Among the lines below, copy each one in which "gris" appears.

╭─ Task material

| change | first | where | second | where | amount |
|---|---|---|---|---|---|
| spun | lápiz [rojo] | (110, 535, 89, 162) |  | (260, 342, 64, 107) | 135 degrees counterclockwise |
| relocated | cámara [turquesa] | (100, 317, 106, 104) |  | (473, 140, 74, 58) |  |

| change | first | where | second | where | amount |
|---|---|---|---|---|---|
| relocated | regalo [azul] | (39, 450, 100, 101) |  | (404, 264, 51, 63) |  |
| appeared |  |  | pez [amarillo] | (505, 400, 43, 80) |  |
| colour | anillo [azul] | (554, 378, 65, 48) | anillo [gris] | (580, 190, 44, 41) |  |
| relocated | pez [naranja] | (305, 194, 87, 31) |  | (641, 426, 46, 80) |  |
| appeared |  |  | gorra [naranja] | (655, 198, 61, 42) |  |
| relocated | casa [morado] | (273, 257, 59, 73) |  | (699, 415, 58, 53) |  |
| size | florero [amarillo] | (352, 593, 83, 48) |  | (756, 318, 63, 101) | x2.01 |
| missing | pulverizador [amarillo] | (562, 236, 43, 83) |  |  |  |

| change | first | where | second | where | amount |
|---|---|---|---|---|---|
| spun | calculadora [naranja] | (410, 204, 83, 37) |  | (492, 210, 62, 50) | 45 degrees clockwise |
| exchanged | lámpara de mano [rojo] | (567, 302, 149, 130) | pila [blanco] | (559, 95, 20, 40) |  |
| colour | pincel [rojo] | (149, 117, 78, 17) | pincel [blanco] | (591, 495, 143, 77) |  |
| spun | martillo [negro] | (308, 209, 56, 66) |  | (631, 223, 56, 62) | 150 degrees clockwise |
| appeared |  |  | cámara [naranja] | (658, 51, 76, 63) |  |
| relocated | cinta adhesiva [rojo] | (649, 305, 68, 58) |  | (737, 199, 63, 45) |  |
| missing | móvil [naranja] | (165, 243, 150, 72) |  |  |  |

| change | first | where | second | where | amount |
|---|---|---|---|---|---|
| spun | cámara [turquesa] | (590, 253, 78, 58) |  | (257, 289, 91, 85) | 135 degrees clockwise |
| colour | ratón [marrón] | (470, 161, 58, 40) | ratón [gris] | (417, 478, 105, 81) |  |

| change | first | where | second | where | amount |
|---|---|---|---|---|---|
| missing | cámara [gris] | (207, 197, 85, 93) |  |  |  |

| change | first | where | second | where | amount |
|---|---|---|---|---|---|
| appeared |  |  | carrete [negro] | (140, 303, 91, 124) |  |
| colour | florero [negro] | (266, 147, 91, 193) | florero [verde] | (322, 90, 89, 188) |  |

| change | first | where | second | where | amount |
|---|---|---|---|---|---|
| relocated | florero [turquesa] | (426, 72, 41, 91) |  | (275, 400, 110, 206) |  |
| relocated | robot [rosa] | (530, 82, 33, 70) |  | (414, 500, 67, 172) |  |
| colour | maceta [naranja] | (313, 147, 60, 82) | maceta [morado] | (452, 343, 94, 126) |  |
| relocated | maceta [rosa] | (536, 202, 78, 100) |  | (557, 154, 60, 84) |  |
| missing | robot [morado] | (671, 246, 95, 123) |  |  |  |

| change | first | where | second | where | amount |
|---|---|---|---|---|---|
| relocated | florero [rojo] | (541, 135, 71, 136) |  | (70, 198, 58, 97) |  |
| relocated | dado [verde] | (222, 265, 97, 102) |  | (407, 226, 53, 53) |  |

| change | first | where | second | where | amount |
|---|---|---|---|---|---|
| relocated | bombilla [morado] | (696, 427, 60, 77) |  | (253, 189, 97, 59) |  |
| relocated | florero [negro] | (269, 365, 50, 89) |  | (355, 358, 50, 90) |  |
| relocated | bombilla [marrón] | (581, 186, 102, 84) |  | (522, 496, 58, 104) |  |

╰─

▶ [Expected answer]:
| colour | anillo [azul] | (554, 378, 65, 48) | anillo [gris] | (580, 190, 44, 41) |  |
| colour | ratón [marrón] | (470, 161, 58, 40) | ratón [gris] | (417, 478, 105, 81) |  |
| missing | cámara [gris] | (207, 197, 85, 93) |  |  |  |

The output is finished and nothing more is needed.